→ **Problem description**:
In the entries below, begin at the line that has "TP1: test point (N1) -> none", stop after the line that has "R5: 20k (N31, VDD) -> 20k (N32, VDD)", and output those lines exactly with no pictures.

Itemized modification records
Segment Open

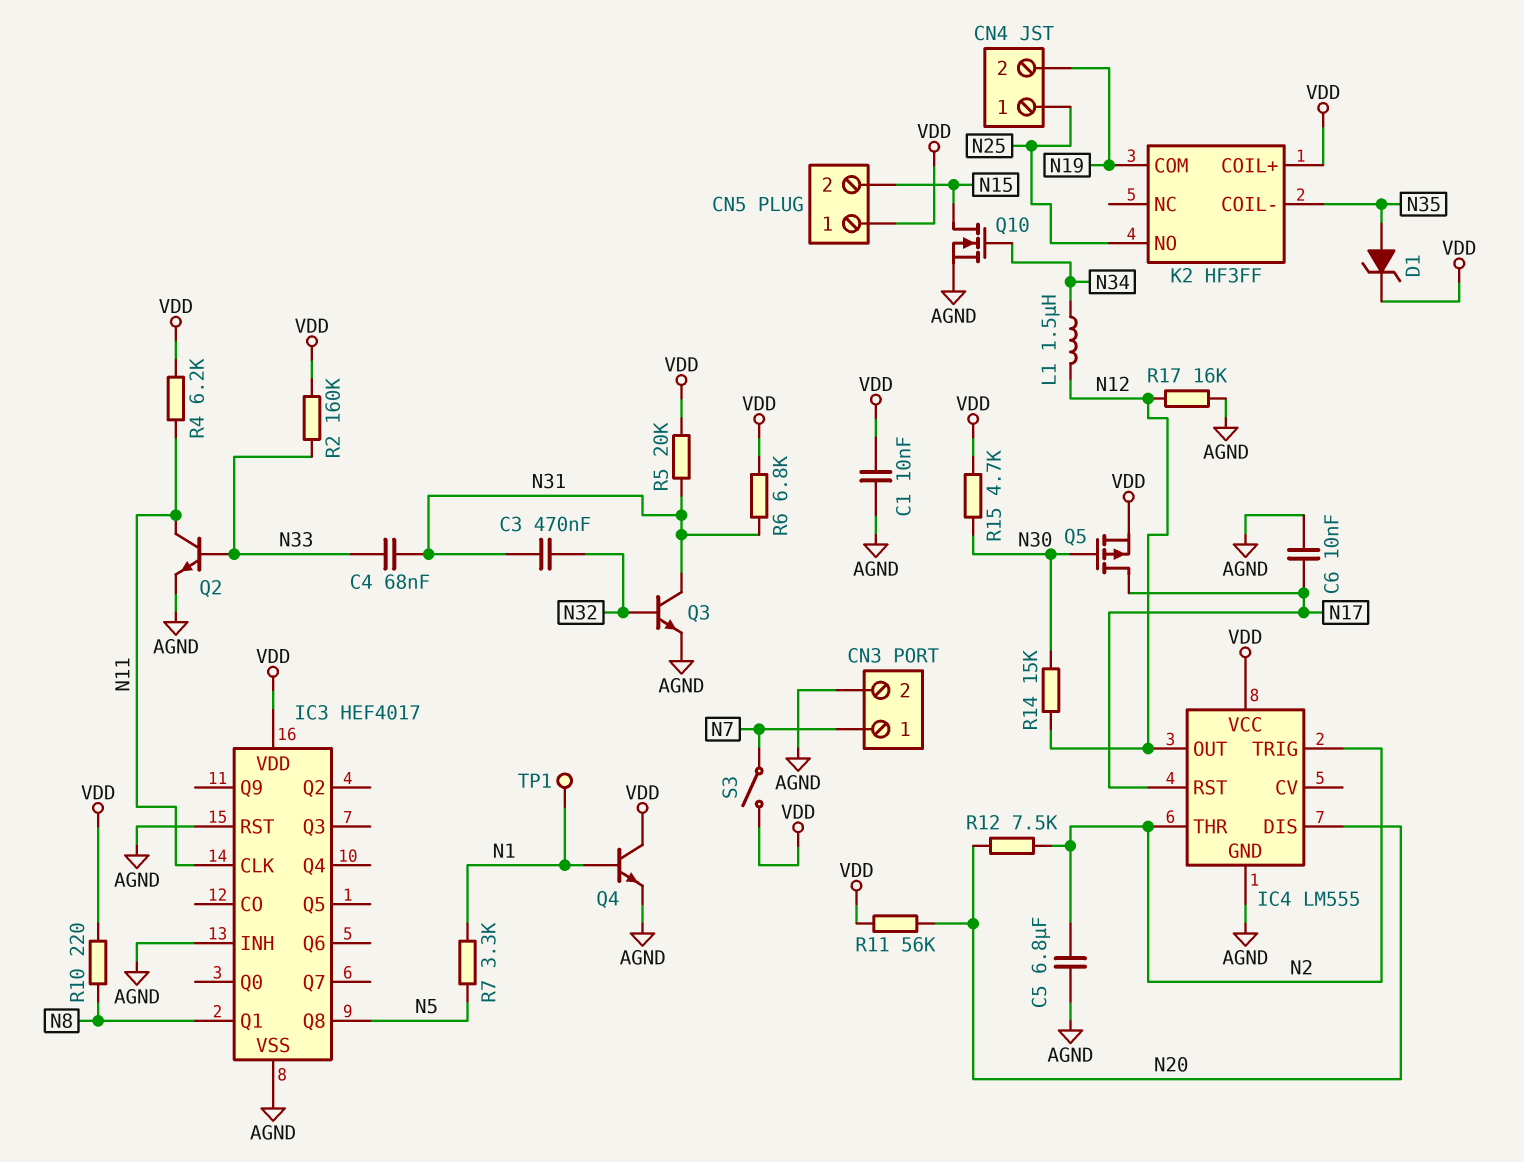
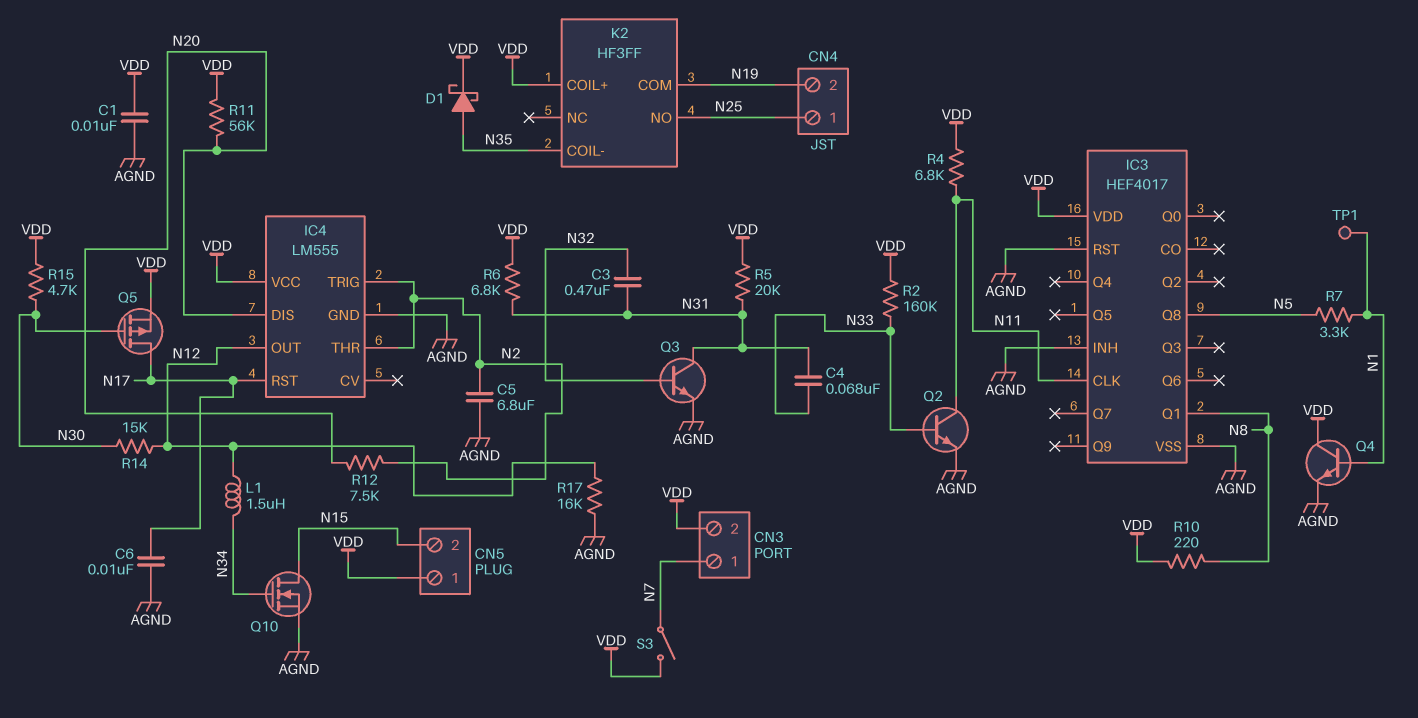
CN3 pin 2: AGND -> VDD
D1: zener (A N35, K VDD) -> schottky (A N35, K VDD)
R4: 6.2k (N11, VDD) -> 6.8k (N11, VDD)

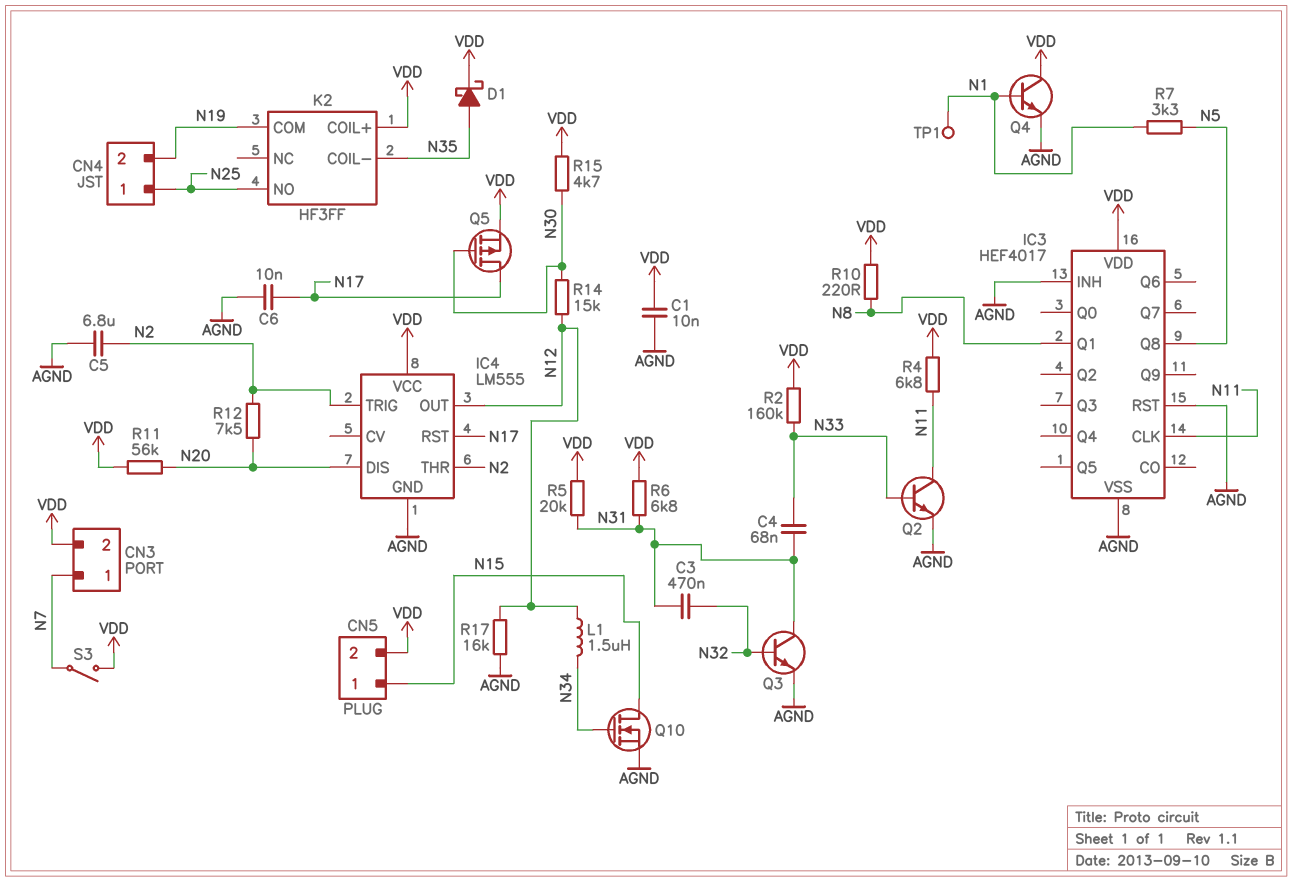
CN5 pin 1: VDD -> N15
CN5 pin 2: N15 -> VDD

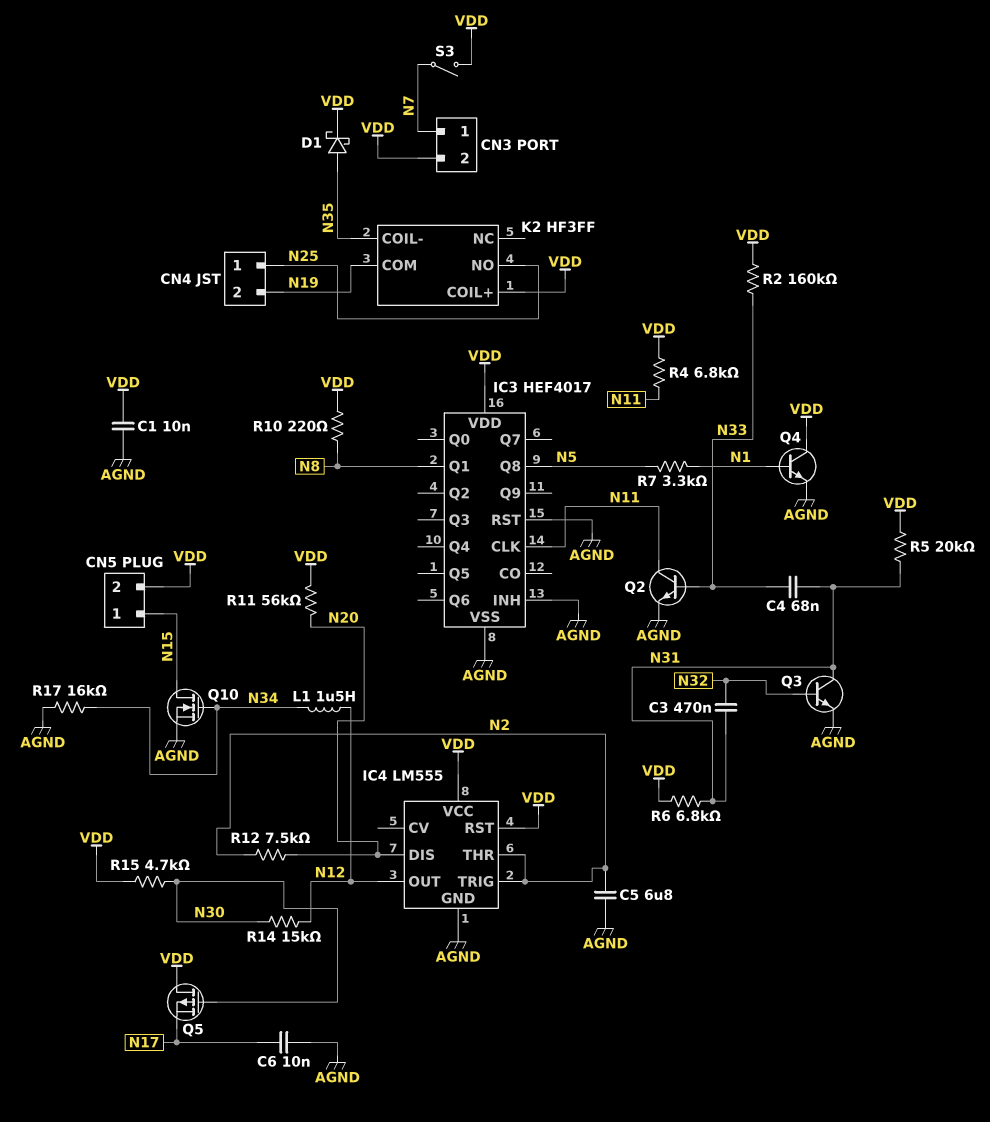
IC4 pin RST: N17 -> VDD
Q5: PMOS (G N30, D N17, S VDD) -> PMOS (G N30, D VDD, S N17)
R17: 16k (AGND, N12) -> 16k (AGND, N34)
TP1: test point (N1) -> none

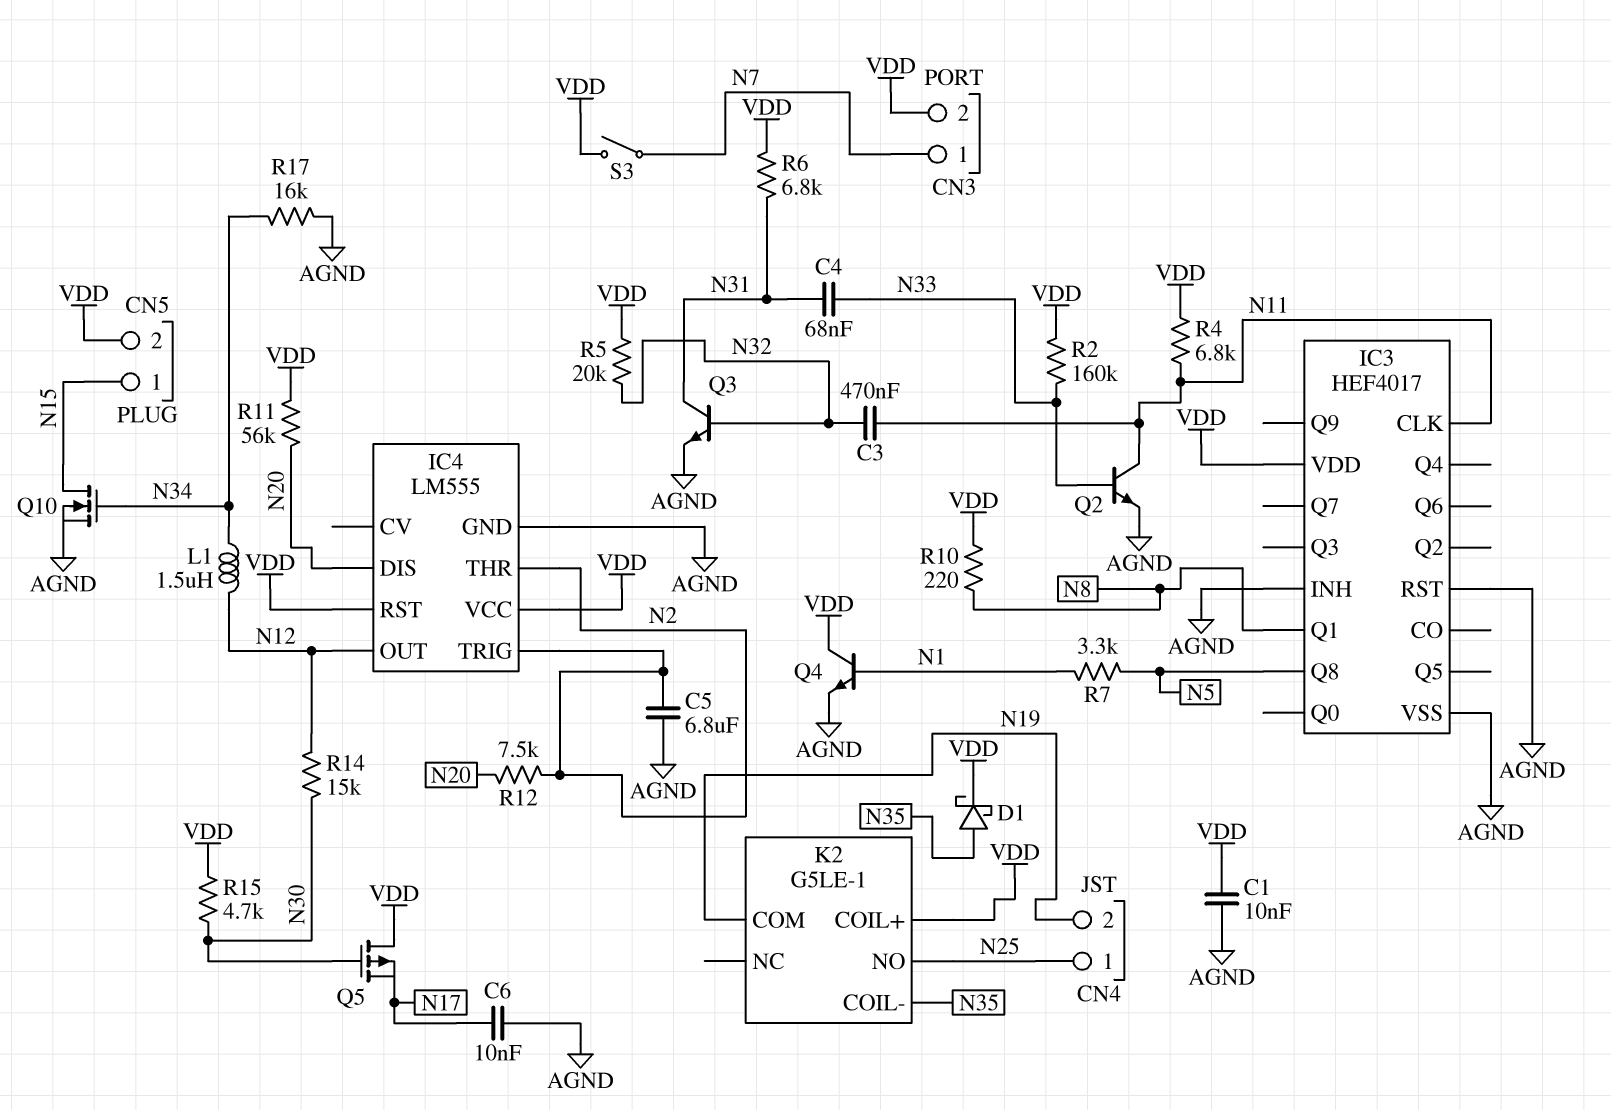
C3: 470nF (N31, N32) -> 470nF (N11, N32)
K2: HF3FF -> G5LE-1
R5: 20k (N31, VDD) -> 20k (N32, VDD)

Segment Closed
Segment Open

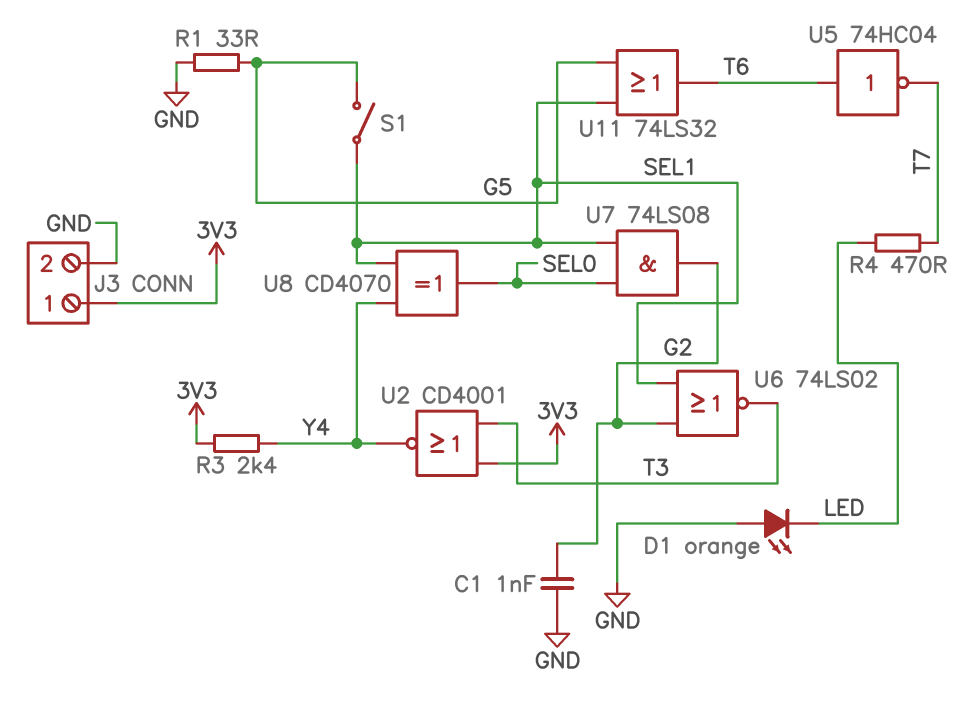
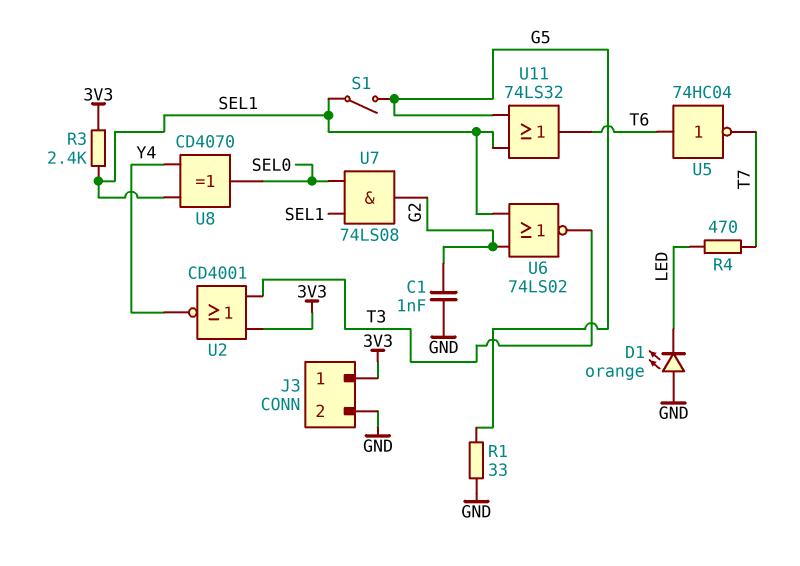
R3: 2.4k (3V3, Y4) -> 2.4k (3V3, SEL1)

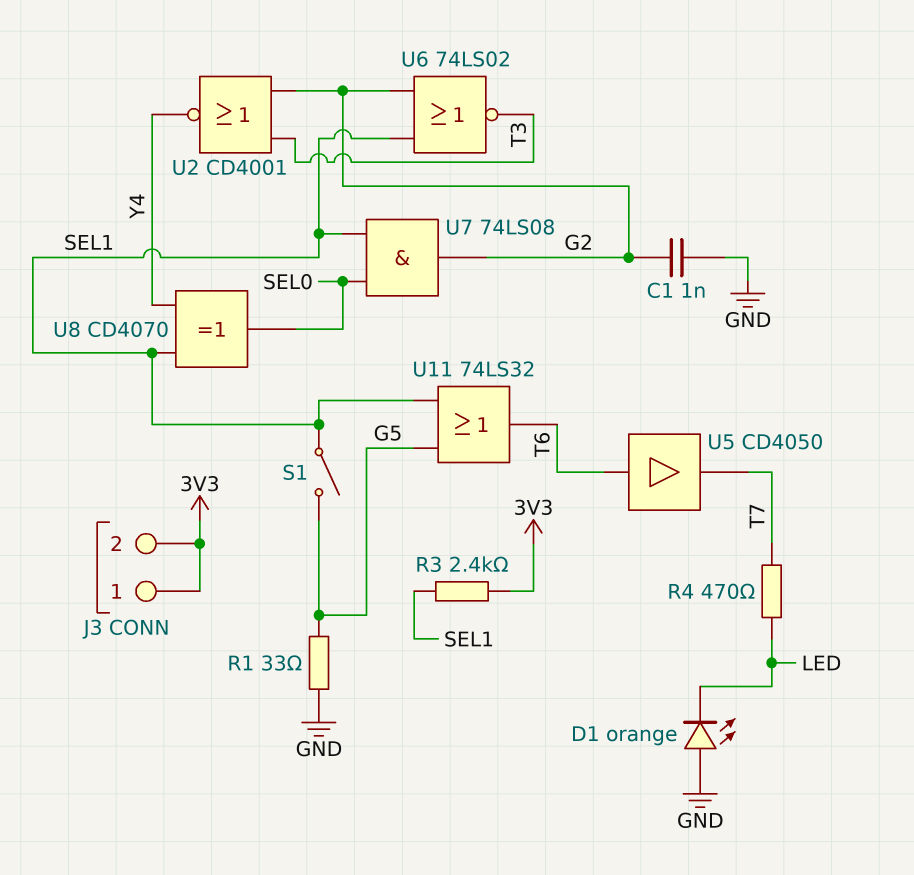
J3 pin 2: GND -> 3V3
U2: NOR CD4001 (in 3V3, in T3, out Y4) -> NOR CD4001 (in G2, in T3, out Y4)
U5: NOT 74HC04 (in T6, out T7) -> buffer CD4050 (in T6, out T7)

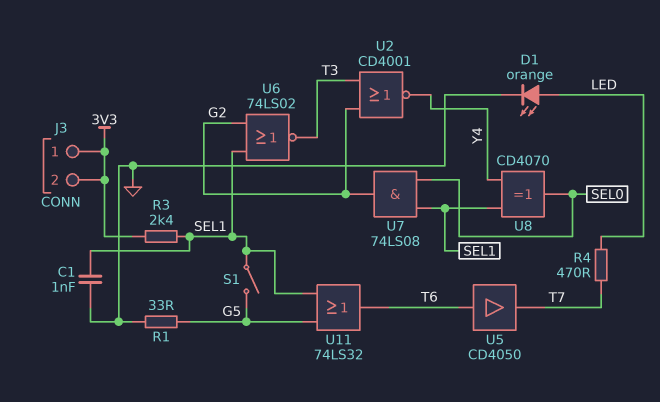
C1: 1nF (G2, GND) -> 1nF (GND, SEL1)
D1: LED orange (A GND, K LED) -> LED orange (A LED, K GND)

Segment Closed

→ **Answer box**:
TP1: test point (N1) -> none

C3: 470nF (N31, N32) -> 470nF (N11, N32)
K2: HF3FF -> G5LE-1
R5: 20k (N31, VDD) -> 20k (N32, VDD)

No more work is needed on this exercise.